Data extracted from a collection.
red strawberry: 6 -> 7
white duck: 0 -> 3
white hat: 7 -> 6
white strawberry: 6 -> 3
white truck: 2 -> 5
...
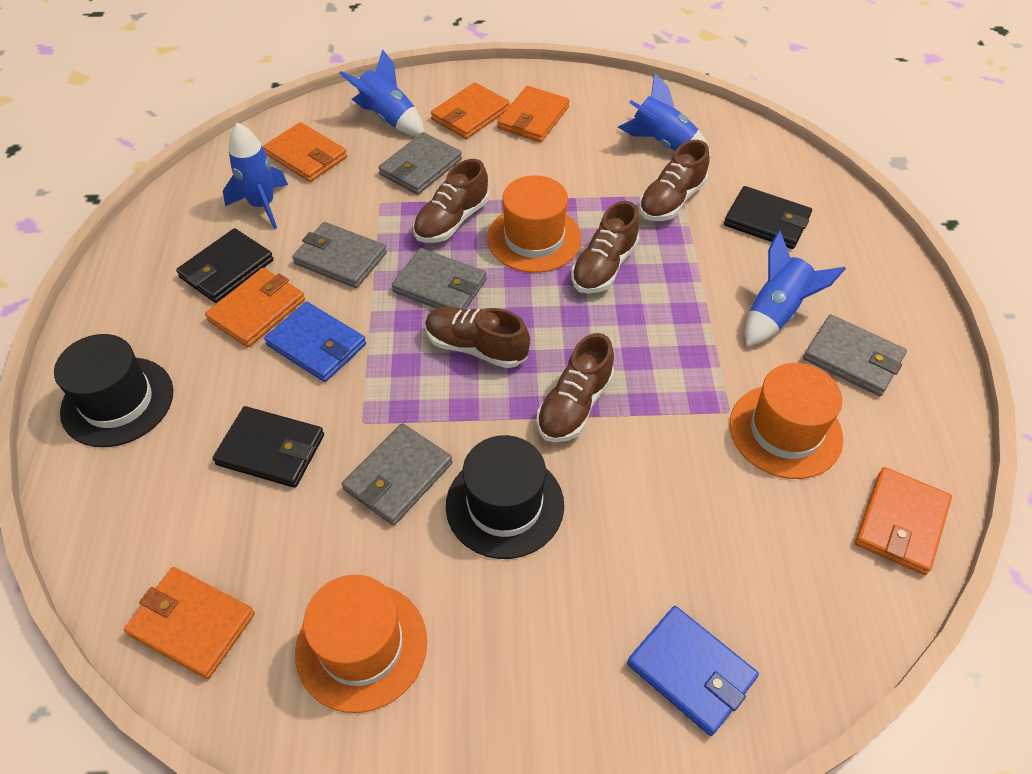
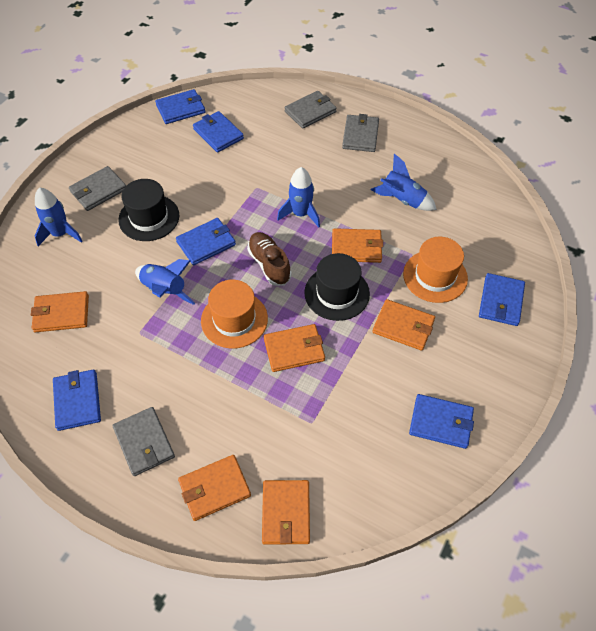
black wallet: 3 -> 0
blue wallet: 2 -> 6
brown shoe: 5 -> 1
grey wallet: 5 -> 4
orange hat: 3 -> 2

TASK TO CARRY OUT. Both the line containing "black wallet: 3 -> 0" and the line containing "orange hat: 3 -> 2" belong in the answer. Print them and every line above that falls between them exactly, and no others.

RESPONSE BOX.
black wallet: 3 -> 0
blue wallet: 2 -> 6
brown shoe: 5 -> 1
grey wallet: 5 -> 4
orange hat: 3 -> 2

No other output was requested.